• Task description
Look for the string "cyan" in the listing below, then copy every line that has it.

• Given data
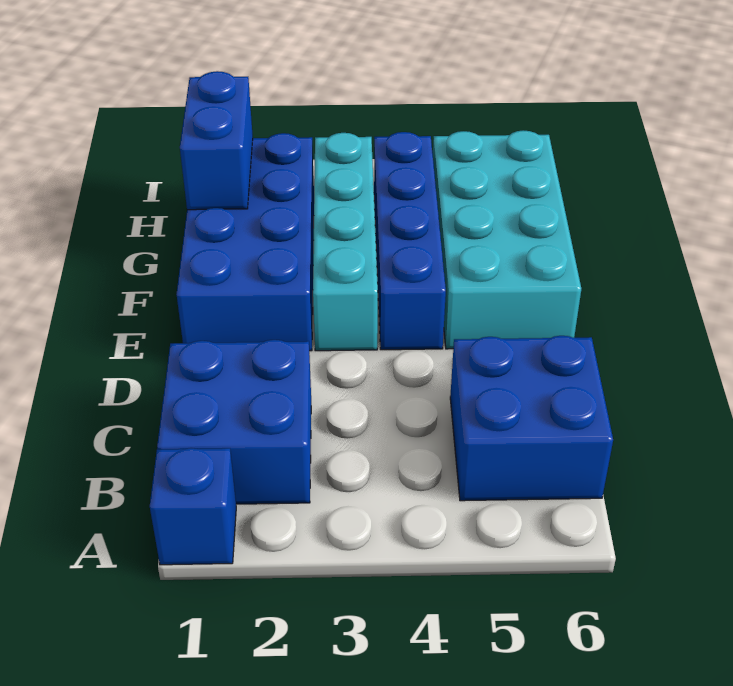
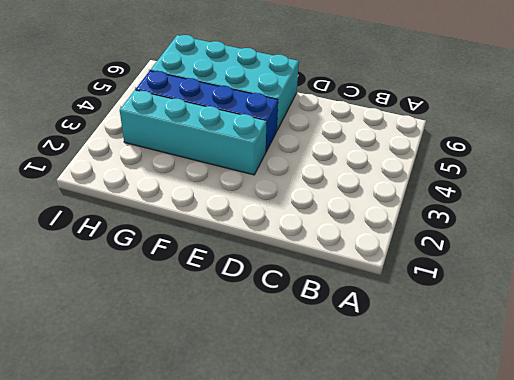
none -> blue brick A1 level 1
none -> blue brick B1:C2 level 1

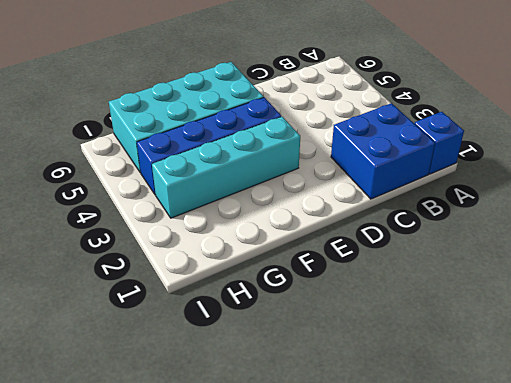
none -> blue brick B5:C6 level 1
none -> blue brick E1:H2 level 1

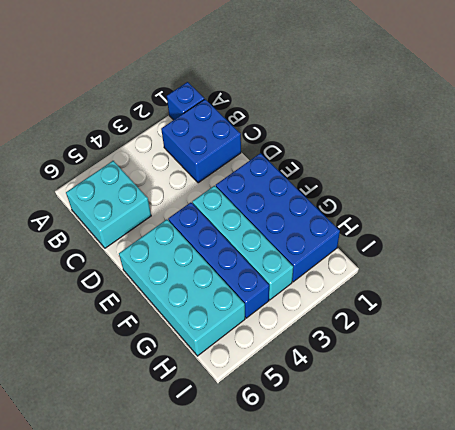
cyan brick B5:C6 level 1 -> blue brick B5:C6 level 1
none -> blue brick G1:H1 level 2

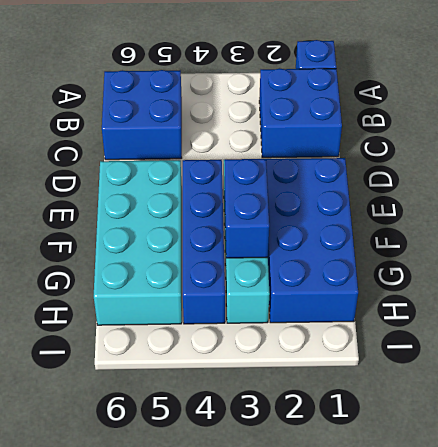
blue brick F3:G3 level 2 -> blue brick G1:H1 level 2

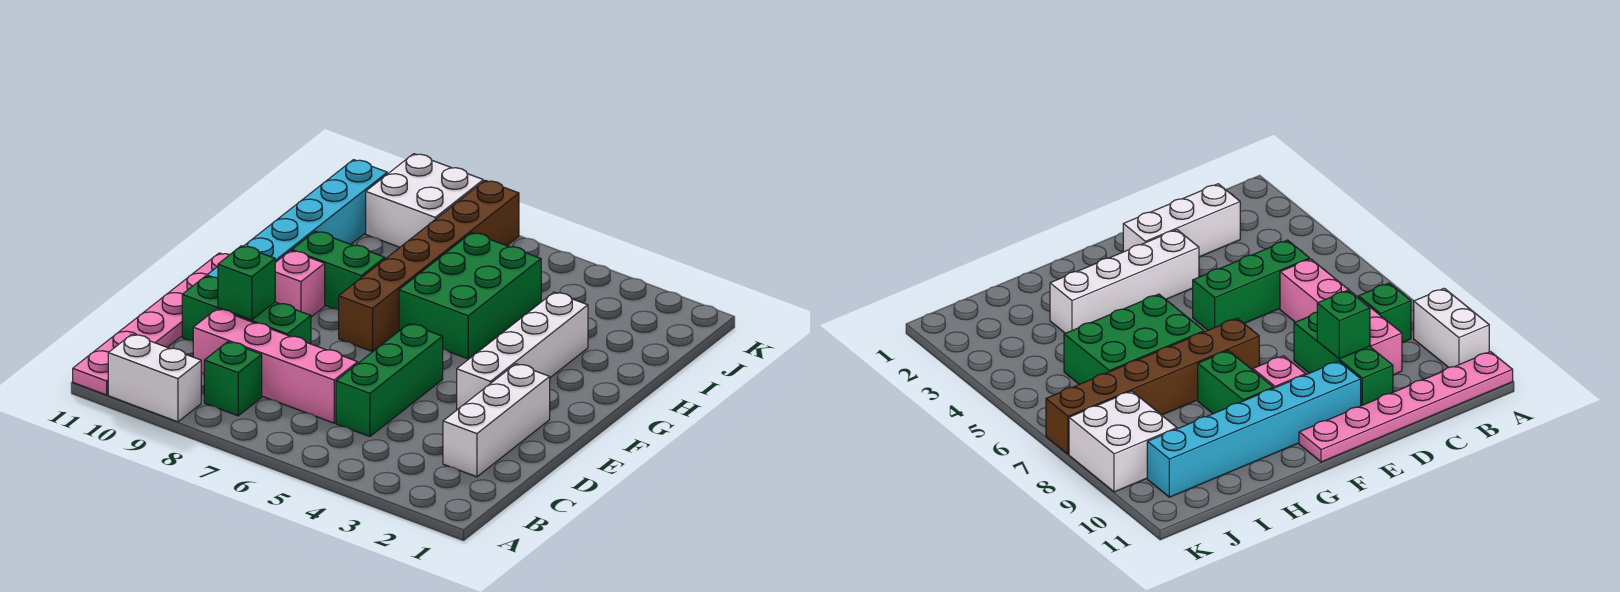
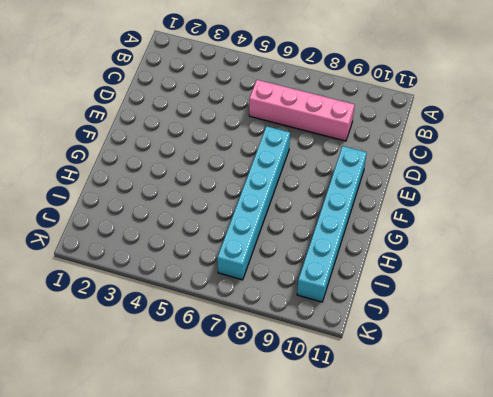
cyan brick E7:J7 level 1 -> brown brick F7:K7 level 1
none -> white brick A9:A10 level 1
none -> pink plate A11:F11 level 1
none -> green brick B8 level 1

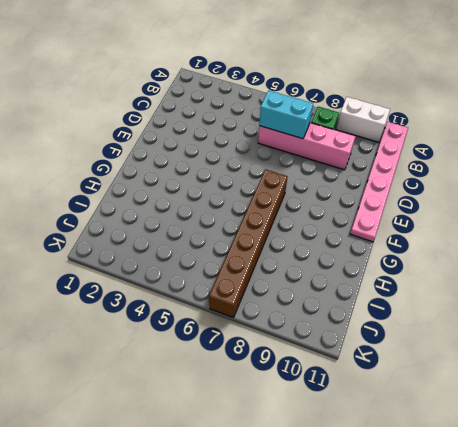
cyan brick C6:C7 level 2 -> none
none -> white brick C2:E2 level 1
none -> green brick C5:E5 level 1
none -> green brick D8:D10 level 1

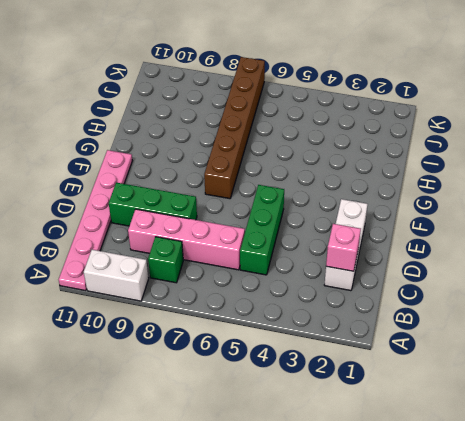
pink brick C2 level 2 -> pink brick F9 level 1
none -> white brick E3:H3 level 1
none -> cyan brick E10:J10 level 1
none -> green brick G5:I6 level 1

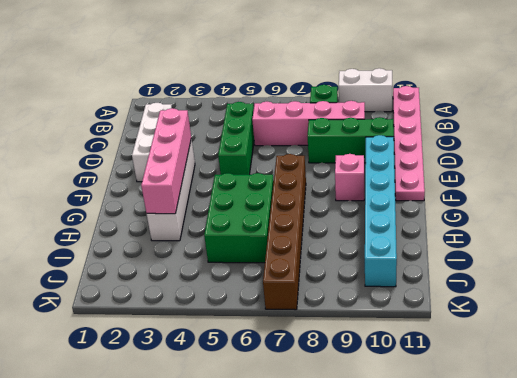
pink brick E3:H3 level 2 -> none
none -> green brick G8:G9 level 1
none -> white brick J8:K9 level 1
none -> green brick D9 level 2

• Result below
cyan brick B5:C6 level 1 -> blue brick B5:C6 level 1
cyan brick E7:J7 level 1 -> brown brick F7:K7 level 1
cyan brick C6:C7 level 2 -> none
none -> cyan brick E10:J10 level 1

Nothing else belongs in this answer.